* Work request: Each line of the records below that holds "test" should be returned.

* Materials provided:
--

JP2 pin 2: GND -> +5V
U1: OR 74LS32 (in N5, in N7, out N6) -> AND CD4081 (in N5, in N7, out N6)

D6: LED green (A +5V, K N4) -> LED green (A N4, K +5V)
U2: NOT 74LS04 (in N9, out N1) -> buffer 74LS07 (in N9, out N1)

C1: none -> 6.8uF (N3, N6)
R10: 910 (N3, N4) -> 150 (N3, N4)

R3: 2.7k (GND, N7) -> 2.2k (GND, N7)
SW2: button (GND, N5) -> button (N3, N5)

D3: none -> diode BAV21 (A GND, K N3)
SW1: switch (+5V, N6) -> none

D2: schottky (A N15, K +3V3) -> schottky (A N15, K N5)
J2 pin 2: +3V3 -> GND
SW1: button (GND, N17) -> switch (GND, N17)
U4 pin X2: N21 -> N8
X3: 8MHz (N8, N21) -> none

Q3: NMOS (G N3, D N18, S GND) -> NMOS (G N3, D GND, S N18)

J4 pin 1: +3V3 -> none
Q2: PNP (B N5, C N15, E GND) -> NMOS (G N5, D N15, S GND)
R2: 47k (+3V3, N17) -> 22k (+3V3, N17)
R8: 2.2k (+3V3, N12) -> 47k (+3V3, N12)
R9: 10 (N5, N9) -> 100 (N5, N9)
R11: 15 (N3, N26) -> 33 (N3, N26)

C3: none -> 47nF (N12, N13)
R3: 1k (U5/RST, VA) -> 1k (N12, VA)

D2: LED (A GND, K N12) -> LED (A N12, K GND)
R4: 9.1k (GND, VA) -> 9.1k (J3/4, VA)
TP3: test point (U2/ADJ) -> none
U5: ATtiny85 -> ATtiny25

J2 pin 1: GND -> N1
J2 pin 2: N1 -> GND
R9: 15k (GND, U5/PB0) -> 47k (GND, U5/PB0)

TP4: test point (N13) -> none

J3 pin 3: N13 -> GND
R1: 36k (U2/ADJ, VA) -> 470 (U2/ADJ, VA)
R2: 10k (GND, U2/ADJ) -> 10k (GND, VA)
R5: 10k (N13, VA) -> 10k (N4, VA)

--

* Answer:
TP3: test point (U2/ADJ) -> none
TP4: test point (N13) -> none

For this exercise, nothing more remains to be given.